> **Input data**
----------

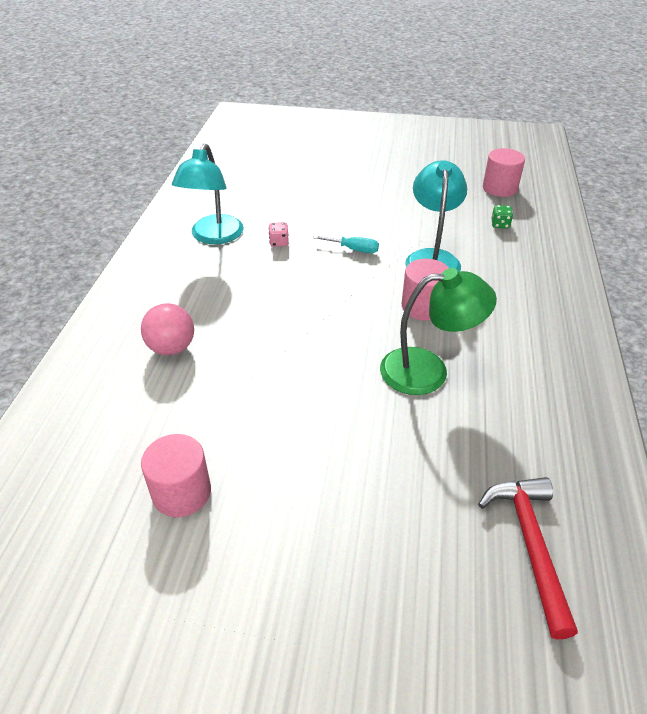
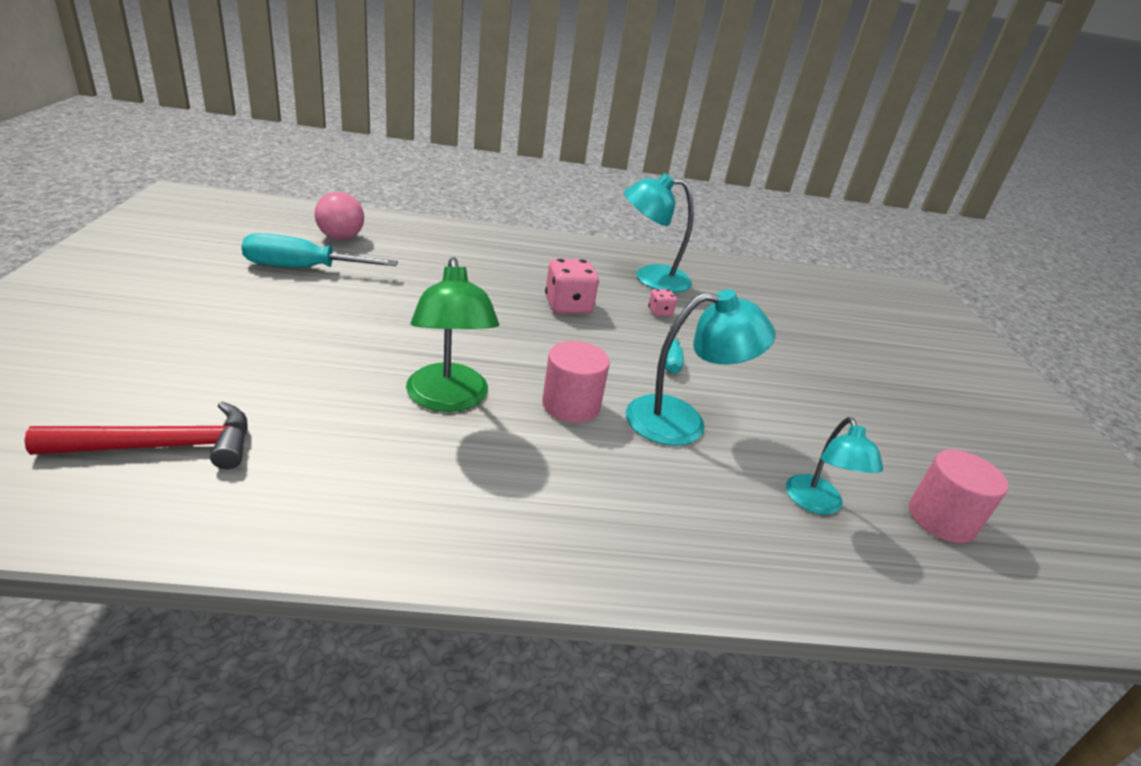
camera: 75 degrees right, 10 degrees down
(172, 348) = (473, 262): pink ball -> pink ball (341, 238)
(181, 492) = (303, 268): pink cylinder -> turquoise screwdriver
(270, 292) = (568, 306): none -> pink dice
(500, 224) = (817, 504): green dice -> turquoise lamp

----------

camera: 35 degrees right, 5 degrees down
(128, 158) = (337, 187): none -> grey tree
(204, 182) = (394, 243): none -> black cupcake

----------

> **Task statement**
Write down again, exactly as given, only the lines above that fall from the line with "camera: 75 degrees right, 10 degrees down" to the line with "(500, 224) = (817, 504): green", inclusive.

> **Exercise response**
camera: 75 degrees right, 10 degrees down
(172, 348) = (473, 262): pink ball -> pink ball (341, 238)
(181, 492) = (303, 268): pink cylinder -> turquoise screwdriver
(270, 292) = (568, 306): none -> pink dice
(500, 224) = (817, 504): green dice -> turquoise lamp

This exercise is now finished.